═══ Data extract ═══

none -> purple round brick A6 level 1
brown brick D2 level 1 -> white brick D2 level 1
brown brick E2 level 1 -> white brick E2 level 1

═══

For each line above that holds the string "white", provide a copy of that line.

brown brick D2 level 1 -> white brick D2 level 1
brown brick E2 level 1 -> white brick E2 level 1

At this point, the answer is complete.